**Description of the task**
List every line of the records that contains the word "bass". Case counts.

"""

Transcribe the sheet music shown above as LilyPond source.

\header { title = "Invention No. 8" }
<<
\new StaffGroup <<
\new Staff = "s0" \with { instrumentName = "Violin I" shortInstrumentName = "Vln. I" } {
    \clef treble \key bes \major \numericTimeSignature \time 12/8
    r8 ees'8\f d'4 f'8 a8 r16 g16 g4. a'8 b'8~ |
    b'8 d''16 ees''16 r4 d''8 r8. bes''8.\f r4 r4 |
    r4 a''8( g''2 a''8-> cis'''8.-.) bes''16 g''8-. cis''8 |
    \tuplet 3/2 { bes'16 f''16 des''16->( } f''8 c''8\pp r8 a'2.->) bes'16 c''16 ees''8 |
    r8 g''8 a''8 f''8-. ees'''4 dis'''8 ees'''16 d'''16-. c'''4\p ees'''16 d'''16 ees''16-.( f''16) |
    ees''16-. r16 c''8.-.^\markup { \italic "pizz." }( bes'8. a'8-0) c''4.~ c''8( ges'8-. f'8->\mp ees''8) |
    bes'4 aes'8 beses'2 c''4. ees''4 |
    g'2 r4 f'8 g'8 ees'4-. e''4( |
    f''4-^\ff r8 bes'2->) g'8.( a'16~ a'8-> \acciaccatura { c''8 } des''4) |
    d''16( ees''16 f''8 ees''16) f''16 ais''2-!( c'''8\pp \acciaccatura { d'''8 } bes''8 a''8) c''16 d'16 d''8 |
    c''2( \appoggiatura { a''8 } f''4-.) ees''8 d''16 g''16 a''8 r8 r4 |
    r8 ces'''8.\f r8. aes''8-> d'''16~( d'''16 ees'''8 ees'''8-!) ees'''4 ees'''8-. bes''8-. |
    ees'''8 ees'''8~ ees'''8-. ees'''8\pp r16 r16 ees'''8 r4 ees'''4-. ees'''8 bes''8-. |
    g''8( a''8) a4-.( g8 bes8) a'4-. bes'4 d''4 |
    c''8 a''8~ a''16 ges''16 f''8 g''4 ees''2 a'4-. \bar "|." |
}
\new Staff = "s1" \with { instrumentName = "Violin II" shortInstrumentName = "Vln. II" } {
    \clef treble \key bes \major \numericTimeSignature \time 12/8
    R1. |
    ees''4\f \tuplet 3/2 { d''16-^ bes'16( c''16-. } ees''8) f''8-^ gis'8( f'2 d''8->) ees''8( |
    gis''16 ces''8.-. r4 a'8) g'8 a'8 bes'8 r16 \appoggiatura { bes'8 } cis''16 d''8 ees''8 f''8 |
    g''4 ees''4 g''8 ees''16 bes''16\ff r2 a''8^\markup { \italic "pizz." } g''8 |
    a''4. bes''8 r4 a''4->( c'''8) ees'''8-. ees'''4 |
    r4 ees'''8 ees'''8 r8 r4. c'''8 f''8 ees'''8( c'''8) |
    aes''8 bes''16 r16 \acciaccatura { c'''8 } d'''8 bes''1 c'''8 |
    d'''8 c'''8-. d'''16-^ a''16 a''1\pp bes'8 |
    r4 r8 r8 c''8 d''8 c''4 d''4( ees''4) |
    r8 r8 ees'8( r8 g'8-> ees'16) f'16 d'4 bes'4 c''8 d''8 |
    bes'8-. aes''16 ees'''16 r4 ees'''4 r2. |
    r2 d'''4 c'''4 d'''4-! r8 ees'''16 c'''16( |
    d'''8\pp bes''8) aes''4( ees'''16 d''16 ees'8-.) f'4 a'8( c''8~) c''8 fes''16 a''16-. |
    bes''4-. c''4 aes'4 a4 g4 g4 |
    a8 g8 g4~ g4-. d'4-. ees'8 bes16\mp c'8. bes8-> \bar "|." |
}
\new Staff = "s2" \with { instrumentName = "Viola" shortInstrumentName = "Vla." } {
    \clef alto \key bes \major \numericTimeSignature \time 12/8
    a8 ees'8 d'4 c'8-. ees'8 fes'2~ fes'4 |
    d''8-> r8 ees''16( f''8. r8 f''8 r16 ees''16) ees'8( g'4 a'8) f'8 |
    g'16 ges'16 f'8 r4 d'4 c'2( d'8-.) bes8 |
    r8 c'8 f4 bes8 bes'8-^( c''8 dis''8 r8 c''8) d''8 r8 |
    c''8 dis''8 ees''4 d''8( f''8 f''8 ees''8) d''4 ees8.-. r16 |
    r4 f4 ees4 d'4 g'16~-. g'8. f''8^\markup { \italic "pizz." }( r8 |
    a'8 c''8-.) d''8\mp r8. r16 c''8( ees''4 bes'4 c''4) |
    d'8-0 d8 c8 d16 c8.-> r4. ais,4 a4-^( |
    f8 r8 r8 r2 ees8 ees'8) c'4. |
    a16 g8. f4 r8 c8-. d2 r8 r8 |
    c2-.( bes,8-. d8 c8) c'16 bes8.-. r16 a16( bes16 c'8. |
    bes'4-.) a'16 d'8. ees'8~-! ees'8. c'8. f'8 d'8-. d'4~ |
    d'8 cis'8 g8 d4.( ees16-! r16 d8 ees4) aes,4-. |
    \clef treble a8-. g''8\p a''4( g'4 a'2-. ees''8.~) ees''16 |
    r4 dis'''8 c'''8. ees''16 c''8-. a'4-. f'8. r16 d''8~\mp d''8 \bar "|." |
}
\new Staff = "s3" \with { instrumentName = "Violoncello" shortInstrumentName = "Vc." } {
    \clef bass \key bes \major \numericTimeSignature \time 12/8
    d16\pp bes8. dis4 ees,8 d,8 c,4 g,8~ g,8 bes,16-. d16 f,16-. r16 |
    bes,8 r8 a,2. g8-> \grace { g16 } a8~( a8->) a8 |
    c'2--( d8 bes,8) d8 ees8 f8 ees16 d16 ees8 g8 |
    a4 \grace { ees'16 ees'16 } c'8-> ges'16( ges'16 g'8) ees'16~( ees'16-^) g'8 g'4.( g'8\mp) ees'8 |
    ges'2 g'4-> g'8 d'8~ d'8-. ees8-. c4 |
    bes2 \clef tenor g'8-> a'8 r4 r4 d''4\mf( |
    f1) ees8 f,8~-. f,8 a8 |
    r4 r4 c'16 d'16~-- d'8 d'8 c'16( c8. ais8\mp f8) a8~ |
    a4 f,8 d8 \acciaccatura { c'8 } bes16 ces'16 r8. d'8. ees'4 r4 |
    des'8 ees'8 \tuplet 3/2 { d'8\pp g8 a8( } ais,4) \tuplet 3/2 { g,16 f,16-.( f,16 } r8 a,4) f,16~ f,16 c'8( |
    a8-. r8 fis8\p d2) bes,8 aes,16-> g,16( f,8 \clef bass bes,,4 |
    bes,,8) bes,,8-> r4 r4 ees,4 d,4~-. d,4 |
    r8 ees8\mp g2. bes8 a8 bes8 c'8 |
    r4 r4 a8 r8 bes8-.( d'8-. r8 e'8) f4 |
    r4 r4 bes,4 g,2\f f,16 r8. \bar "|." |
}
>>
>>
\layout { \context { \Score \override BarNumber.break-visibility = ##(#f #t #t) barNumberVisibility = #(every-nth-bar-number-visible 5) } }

"""

**Task solution**
    \clef bass \key bes \major \numericTimeSignature \time 12/8
    a8-. r8 fis8\p d2) bes,8 aes,16-> g,16( f,8 \clef bass bes,,4 |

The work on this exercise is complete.